■ **What the task requires**
Produce an exact copy of the lines from the line containing "ampoule/bleu (4th from" through the last line of the listing below, both ends included, and nothing else.

■ **Given information**
··········

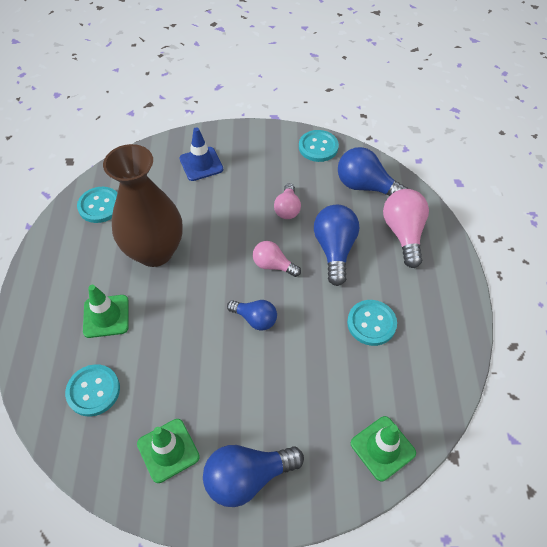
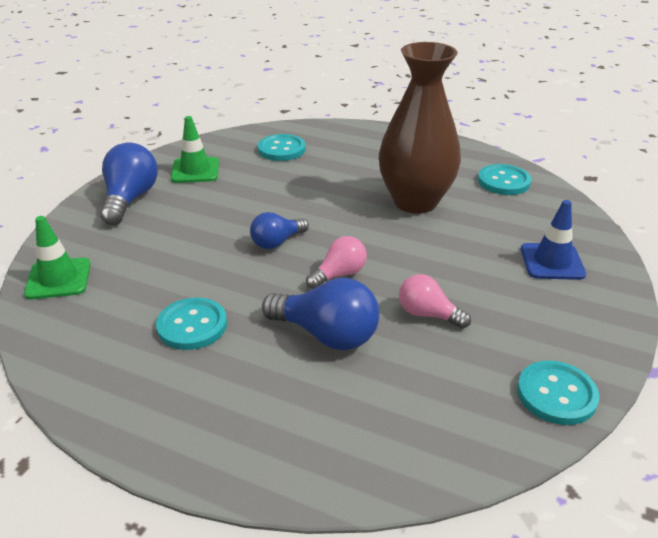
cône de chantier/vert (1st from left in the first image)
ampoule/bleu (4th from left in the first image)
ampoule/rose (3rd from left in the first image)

··········

■ **Result for this task**
ampoule/bleu (4th from left in the first image)
ampoule/rose (3rd from left in the first image)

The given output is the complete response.